BEGIN MATERIALS PROVIDED

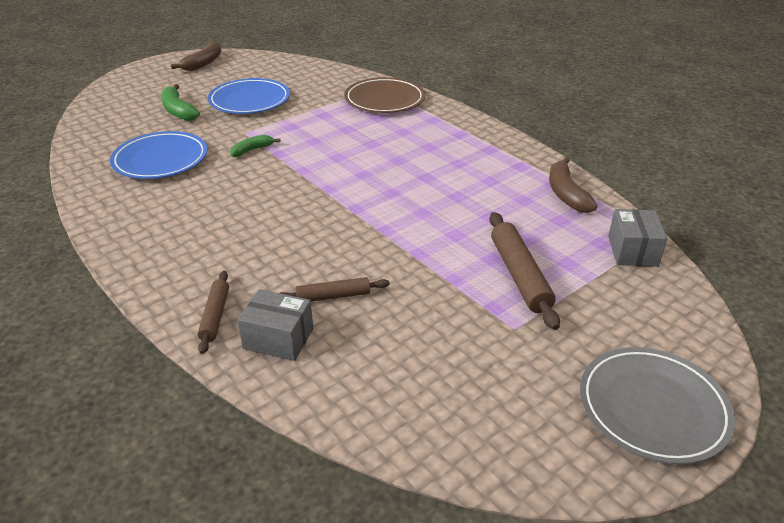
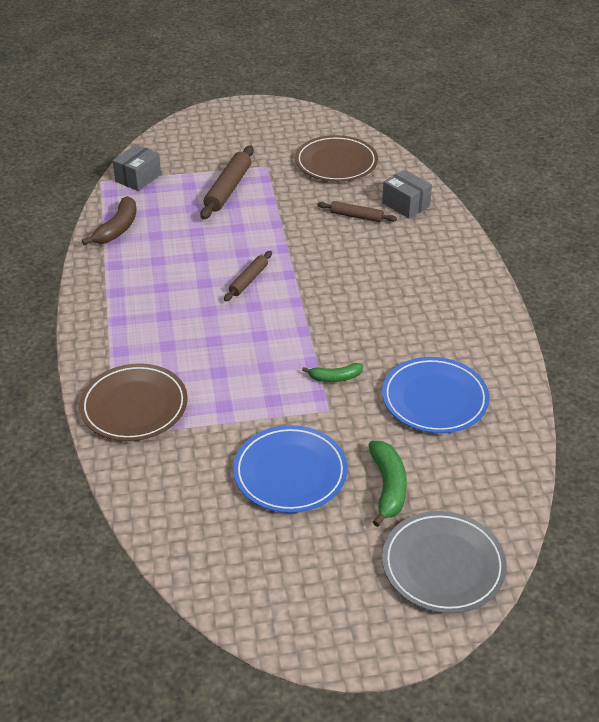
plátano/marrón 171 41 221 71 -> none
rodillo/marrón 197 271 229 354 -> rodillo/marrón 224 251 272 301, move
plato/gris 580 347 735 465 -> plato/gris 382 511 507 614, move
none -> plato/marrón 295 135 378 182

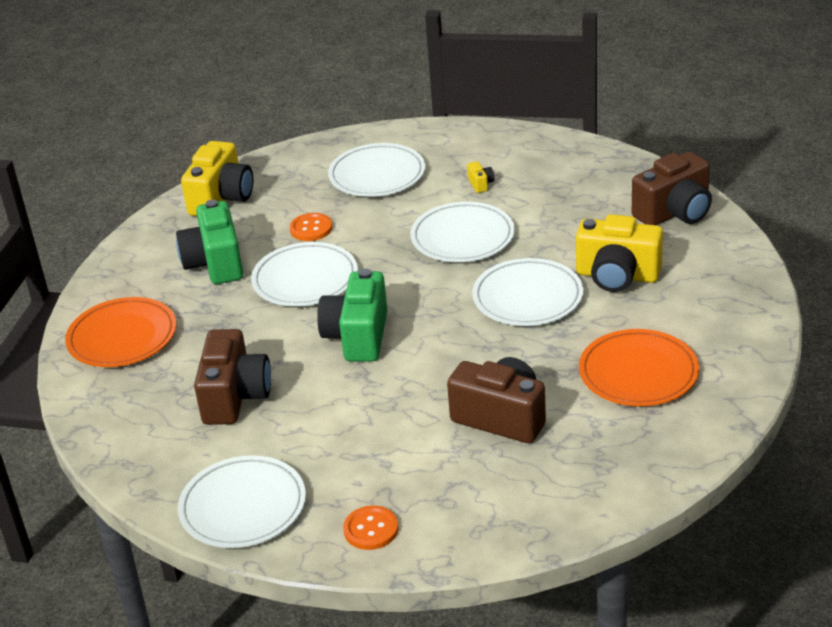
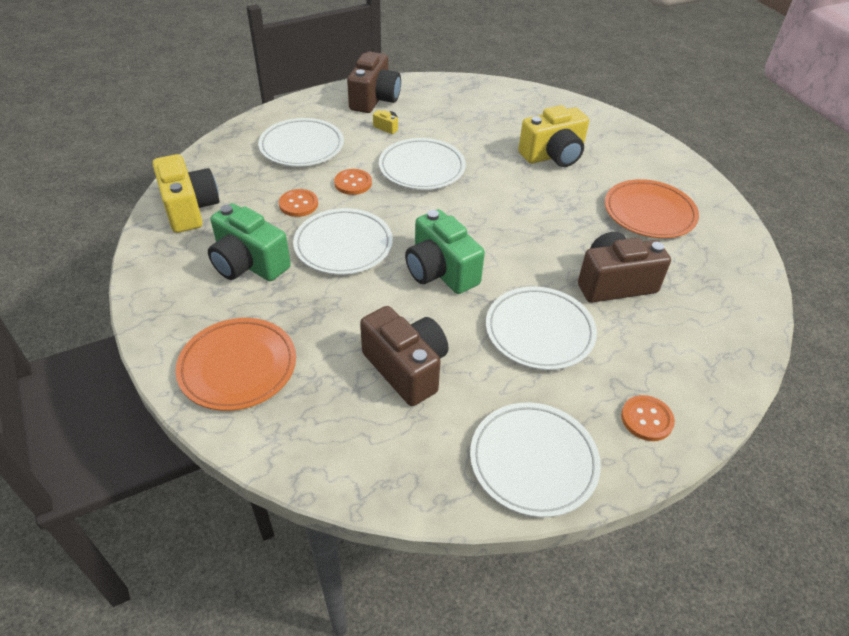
plato/blanco 472 258 583 326 -> plato/blanco 486 286 597 370, move
cámara/marrón 632 152 712 225 -> cámara/marrón 347 52 401 113, move
none -> botón/naranja 334 169 372 195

END MATERIALS PROVIDED

WHAT THE TASK ASKS
Return only this span, exactly: the line that contains "cámara/marrón 632 152" and all lines after it to the end of the records.

TASK OUTPUT
cámara/marrón 632 152 712 225 -> cámara/marrón 347 52 401 113, move
none -> botón/naranja 334 169 372 195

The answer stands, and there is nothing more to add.